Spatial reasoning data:

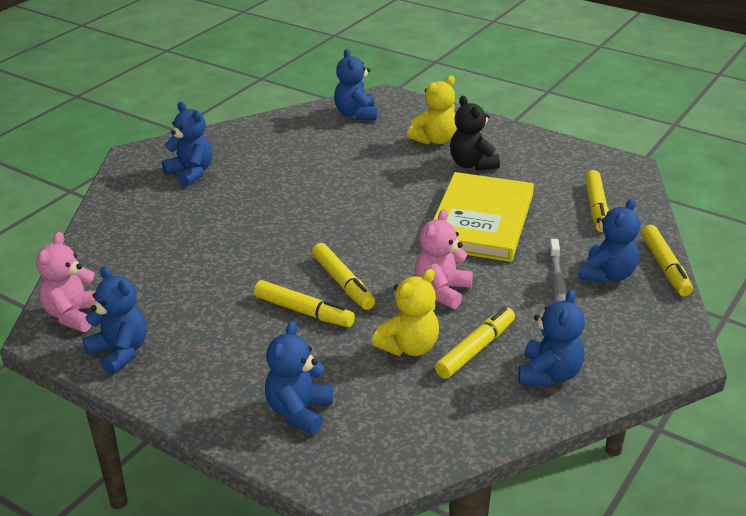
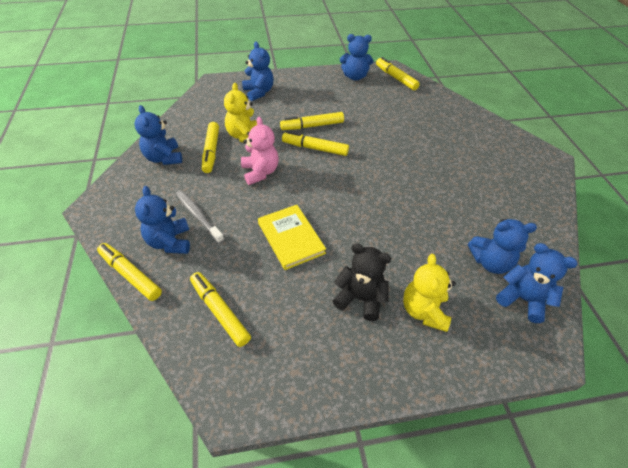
camera: 135 degrees right, 15 degrees up
(74, 315) = (396, 78): pink teddy bear -> yellow marker
(191, 173) = (499, 164): blue teddy bear -> blue teddy bear (490, 262)
(481, 221) = (291, 238): yellow book -> yellow book, size x0.63

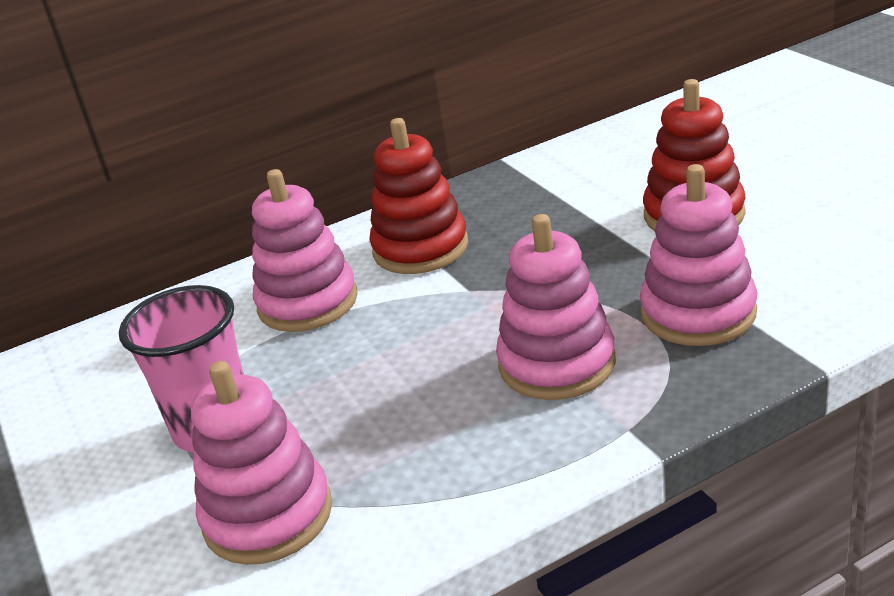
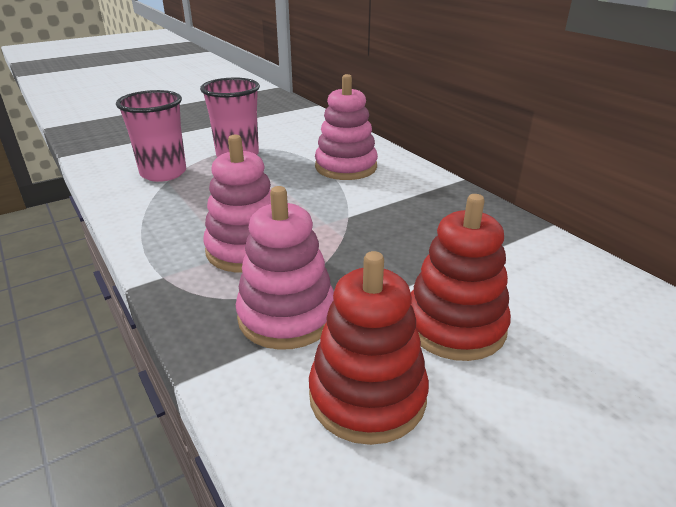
camera: 80 degrees right, 0 degrees up
(268, 515) = (163, 173): pink stacking toy -> pink cup
(420, 248) = (405, 197): red stacking toy -> red stacking toy (367, 396)

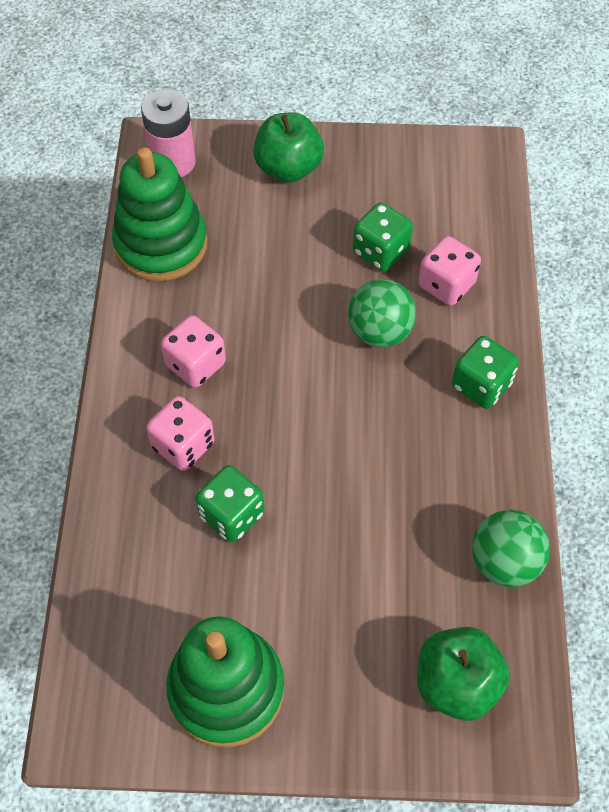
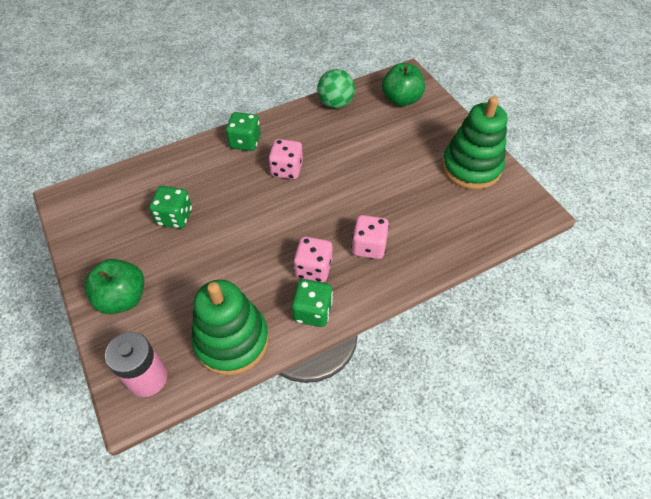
camera: 120 degrees left, 5 degrees down
(232, 515) = (390, 205): green dice -> green dice (312, 311)
(380, 331) = (235, 194): green ball -> none
(446, 285) = (185, 178): pink dice -> pink dice (286, 169)

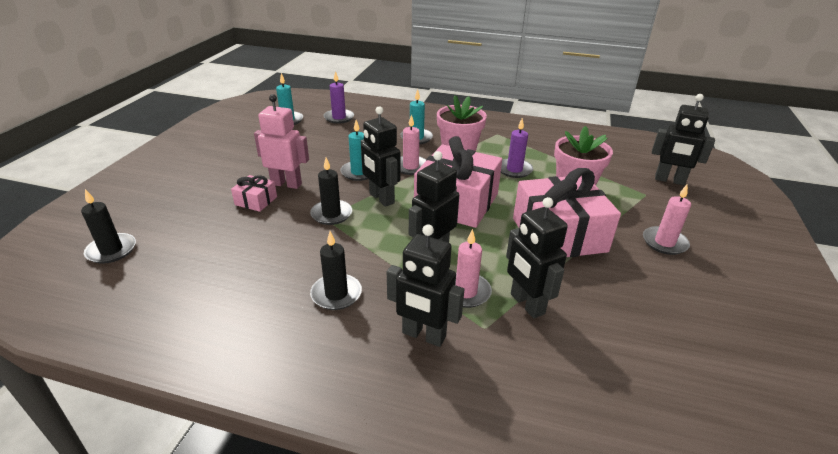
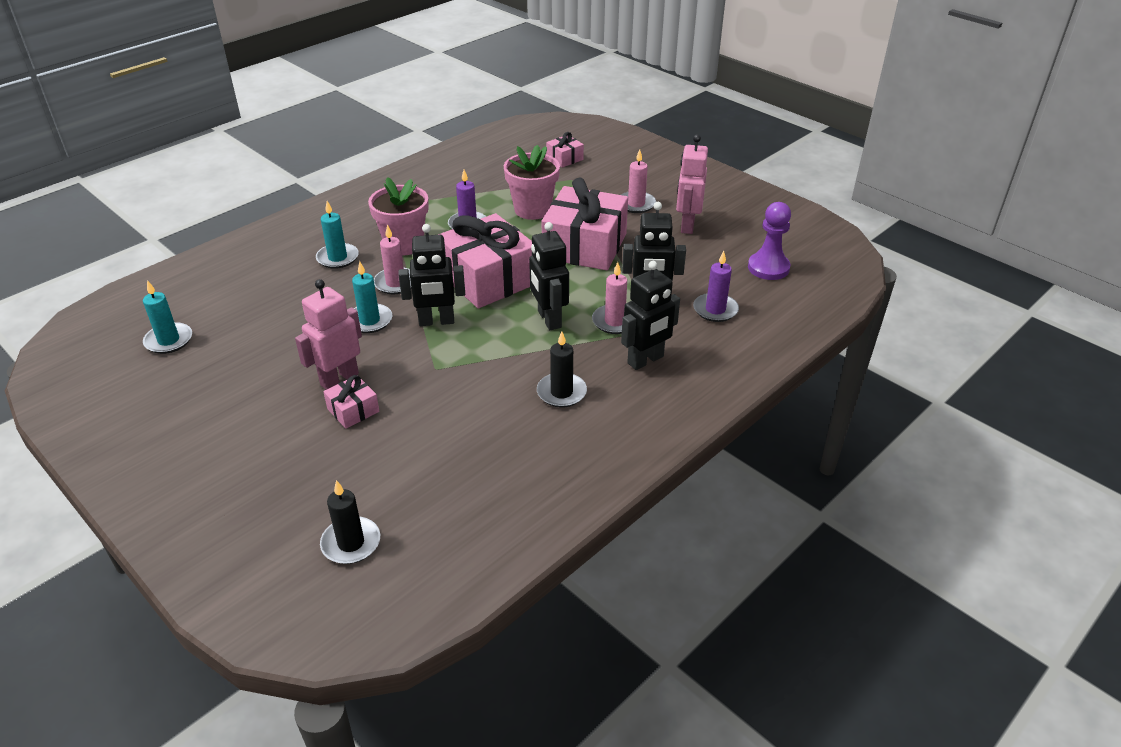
camera: 60 degrees left, 5 degrees up
(331, 214) = (433, 362): black candle -> none
(339, 118) = (216, 297): purple candle -> purple candle (715, 310)
(669, 180) = (564, 158): black robot -> pink gift
(679, 289) = (687, 225): none -> pink robot
(693, 388) = (768, 268): none -> purple pawn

[Required action]
Repeat all the data as it stands, dropping any images it holds.

[Answer area]
camera: 135 degrees right, 15 degrees up
(74, 315) = (396, 78): pink teddy bear -> yellow marker
(191, 173) = (499, 164): blue teddy bear -> blue teddy bear (490, 262)
(481, 221) = (291, 238): yellow book -> yellow book, size x0.63

camera: 80 degrees right, 0 degrees up
(268, 515) = (163, 173): pink stacking toy -> pink cup
(420, 248) = (405, 197): red stacking toy -> red stacking toy (367, 396)

camera: 120 degrees left, 5 degrees down
(232, 515) = (390, 205): green dice -> green dice (312, 311)
(380, 331) = (235, 194): green ball -> none
(446, 285) = (185, 178): pink dice -> pink dice (286, 169)

camera: 60 degrees left, 5 degrees up
(331, 214) = (433, 362): black candle -> none
(339, 118) = (216, 297): purple candle -> purple candle (715, 310)
(669, 180) = (564, 158): black robot -> pink gift
(679, 289) = (687, 225): none -> pink robot
(693, 388) = (768, 268): none -> purple pawn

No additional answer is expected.